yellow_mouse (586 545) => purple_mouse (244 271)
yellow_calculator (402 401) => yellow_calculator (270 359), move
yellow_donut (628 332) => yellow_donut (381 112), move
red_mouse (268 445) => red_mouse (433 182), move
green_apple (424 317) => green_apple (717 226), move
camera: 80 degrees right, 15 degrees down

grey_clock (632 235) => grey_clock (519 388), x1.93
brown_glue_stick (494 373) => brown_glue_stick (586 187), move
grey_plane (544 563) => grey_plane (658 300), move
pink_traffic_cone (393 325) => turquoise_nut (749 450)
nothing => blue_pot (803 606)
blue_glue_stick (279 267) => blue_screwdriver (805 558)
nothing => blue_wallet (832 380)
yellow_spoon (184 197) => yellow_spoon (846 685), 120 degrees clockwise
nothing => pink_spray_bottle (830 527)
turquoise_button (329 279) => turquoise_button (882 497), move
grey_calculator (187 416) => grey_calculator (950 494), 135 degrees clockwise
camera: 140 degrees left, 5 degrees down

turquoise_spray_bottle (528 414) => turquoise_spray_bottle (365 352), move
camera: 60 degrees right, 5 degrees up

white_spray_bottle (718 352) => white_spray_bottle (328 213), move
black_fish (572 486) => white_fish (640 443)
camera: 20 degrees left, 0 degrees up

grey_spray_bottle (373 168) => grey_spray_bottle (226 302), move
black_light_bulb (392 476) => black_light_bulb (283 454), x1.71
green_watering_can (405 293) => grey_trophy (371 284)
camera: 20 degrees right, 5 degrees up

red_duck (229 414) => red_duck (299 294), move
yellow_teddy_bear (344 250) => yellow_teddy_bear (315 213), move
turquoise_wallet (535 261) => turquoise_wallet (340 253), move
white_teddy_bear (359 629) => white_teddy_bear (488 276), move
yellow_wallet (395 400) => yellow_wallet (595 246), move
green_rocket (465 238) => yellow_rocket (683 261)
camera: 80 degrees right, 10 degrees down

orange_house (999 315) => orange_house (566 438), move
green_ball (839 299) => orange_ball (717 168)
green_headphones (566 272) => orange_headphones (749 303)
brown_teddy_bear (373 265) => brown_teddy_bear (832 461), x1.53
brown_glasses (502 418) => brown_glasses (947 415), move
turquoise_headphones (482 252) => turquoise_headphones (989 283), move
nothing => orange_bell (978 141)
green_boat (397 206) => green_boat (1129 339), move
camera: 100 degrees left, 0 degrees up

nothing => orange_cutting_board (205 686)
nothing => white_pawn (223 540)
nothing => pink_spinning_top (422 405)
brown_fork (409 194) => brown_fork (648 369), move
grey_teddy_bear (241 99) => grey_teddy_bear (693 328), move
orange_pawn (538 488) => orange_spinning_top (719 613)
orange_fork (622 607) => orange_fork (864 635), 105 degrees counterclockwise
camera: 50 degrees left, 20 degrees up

*WHAT YOU HAVE TO DO:*
Each line of the listing is to be duplicated exactly as it appears.

*ANSWER SPACE:*
yellow_mouse (586 545) => purple_mouse (244 271)
yellow_calculator (402 401) => yellow_calculator (270 359), move
yellow_donut (628 332) => yellow_donut (381 112), move
red_mouse (268 445) => red_mouse (433 182), move
green_apple (424 317) => green_apple (717 226), move
camera: 80 degrees right, 15 degrees down

grey_clock (632 235) => grey_clock (519 388), x1.93
brown_glue_stick (494 373) => brown_glue_stick (586 187), move
grey_plane (544 563) => grey_plane (658 300), move
pink_traffic_cone (393 325) => turquoise_nut (749 450)
nothing => blue_pot (803 606)
blue_glue_stick (279 267) => blue_screwdriver (805 558)
nothing => blue_wallet (832 380)
yellow_spoon (184 197) => yellow_spoon (846 685), 120 degrees clockwise
nothing => pink_spray_bottle (830 527)
turquoise_button (329 279) => turquoise_button (882 497), move
grey_calculator (187 416) => grey_calculator (950 494), 135 degrees clockwise
camera: 140 degrees left, 5 degrees down

turquoise_spray_bottle (528 414) => turquoise_spray_bottle (365 352), move
camera: 60 degrees right, 5 degrees up

white_spray_bottle (718 352) => white_spray_bottle (328 213), move
black_fish (572 486) => white_fish (640 443)
camera: 20 degrees left, 0 degrees up

grey_spray_bottle (373 168) => grey_spray_bottle (226 302), move
black_light_bulb (392 476) => black_light_bulb (283 454), x1.71
green_watering_can (405 293) => grey_trophy (371 284)
camera: 20 degrees right, 5 degrees up

red_duck (229 414) => red_duck (299 294), move
yellow_teddy_bear (344 250) => yellow_teddy_bear (315 213), move
turquoise_wallet (535 261) => turquoise_wallet (340 253), move
white_teddy_bear (359 629) => white_teddy_bear (488 276), move
yellow_wallet (395 400) => yellow_wallet (595 246), move
green_rocket (465 238) => yellow_rocket (683 261)
camera: 80 degrees right, 10 degrees down

orange_house (999 315) => orange_house (566 438), move
green_ball (839 299) => orange_ball (717 168)
green_headphones (566 272) => orange_headphones (749 303)
brown_teddy_bear (373 265) => brown_teddy_bear (832 461), x1.53
brown_glasses (502 418) => brown_glasses (947 415), move
turquoise_headphones (482 252) => turquoise_headphones (989 283), move
nothing => orange_bell (978 141)
green_boat (397 206) => green_boat (1129 339), move
camera: 100 degrees left, 0 degrees up

nothing => orange_cutting_board (205 686)
nothing => white_pawn (223 540)
nothing => pink_spinning_top (422 405)
brown_fork (409 194) => brown_fork (648 369), move
grey_teddy_bear (241 99) => grey_teddy_bear (693 328), move
orange_pawn (538 488) => orange_spinning_top (719 613)
orange_fork (622 607) => orange_fork (864 635), 105 degrees counterclockwise
camera: 50 degrees left, 20 degrees up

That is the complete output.